◆ **Data provided**
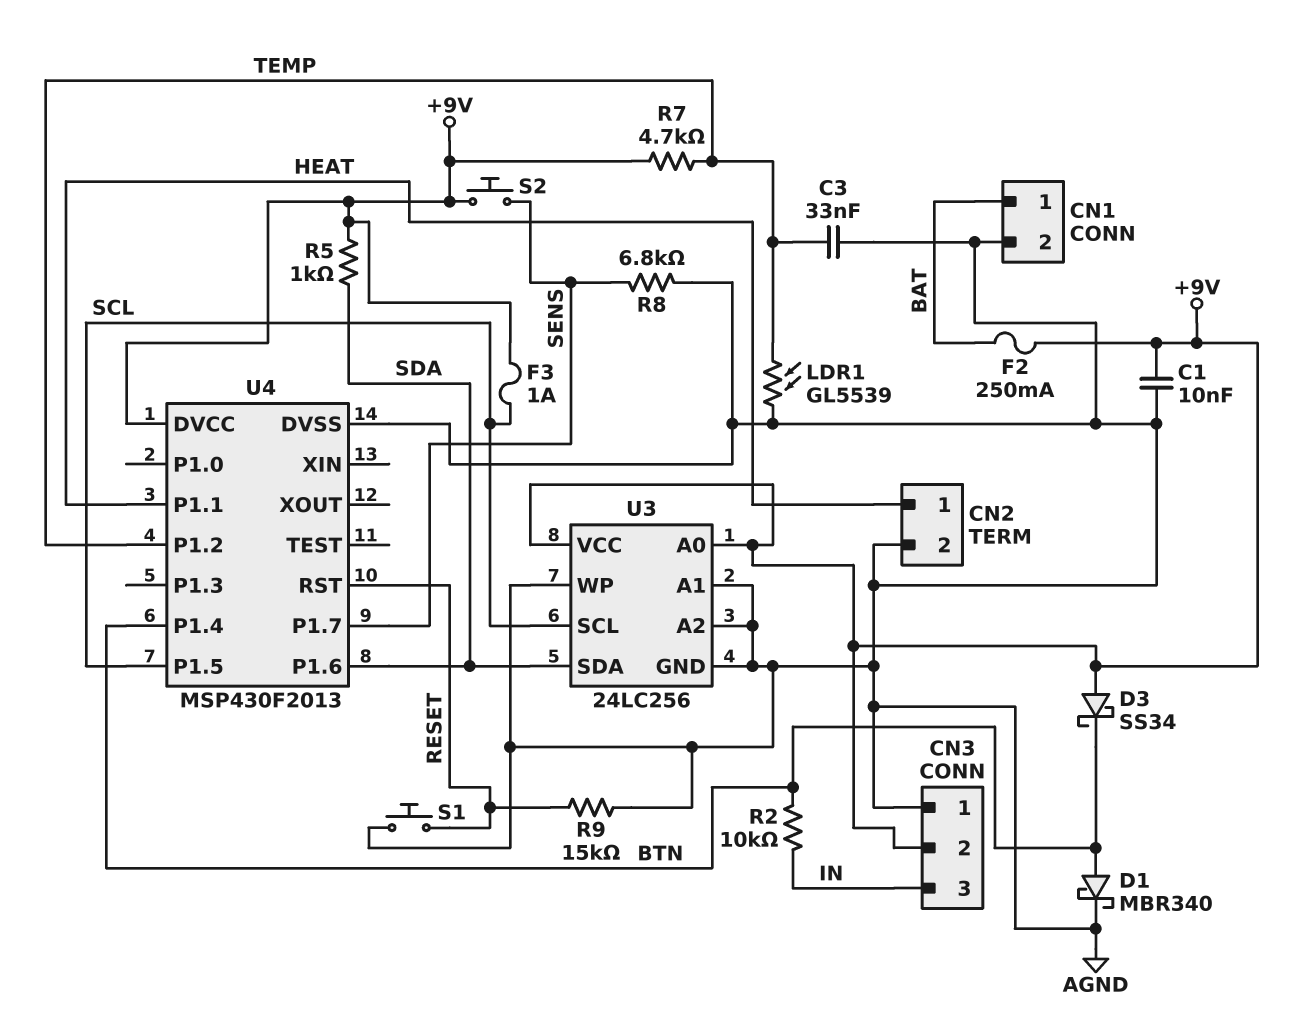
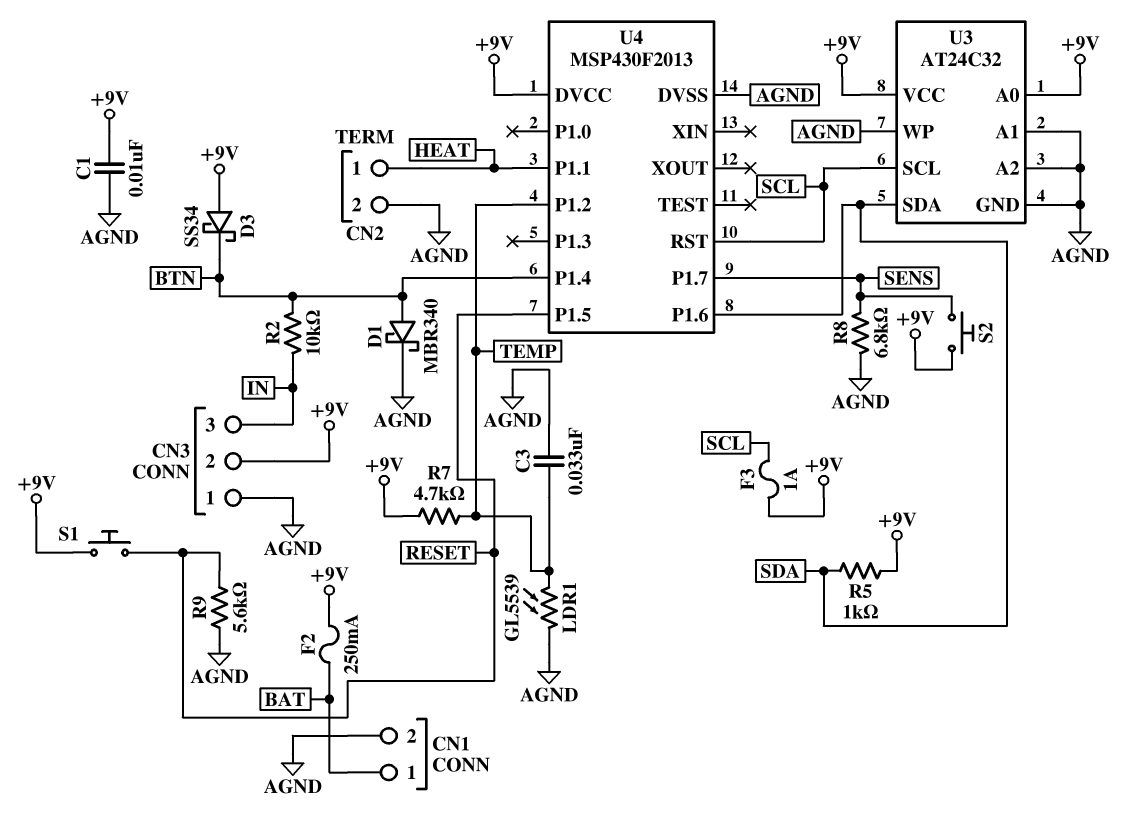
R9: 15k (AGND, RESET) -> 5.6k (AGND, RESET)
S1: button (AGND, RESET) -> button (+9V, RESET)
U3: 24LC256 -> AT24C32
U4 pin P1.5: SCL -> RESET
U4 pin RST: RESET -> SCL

◆ **Your instructions**
Return every entry word for word, minus the pictures.

◆ **Answer to this task**
R9: 15k (AGND, RESET) -> 5.6k (AGND, RESET)
S1: button (AGND, RESET) -> button (+9V, RESET)
U3: 24LC256 -> AT24C32
U4 pin P1.5: SCL -> RESET
U4 pin RST: RESET -> SCL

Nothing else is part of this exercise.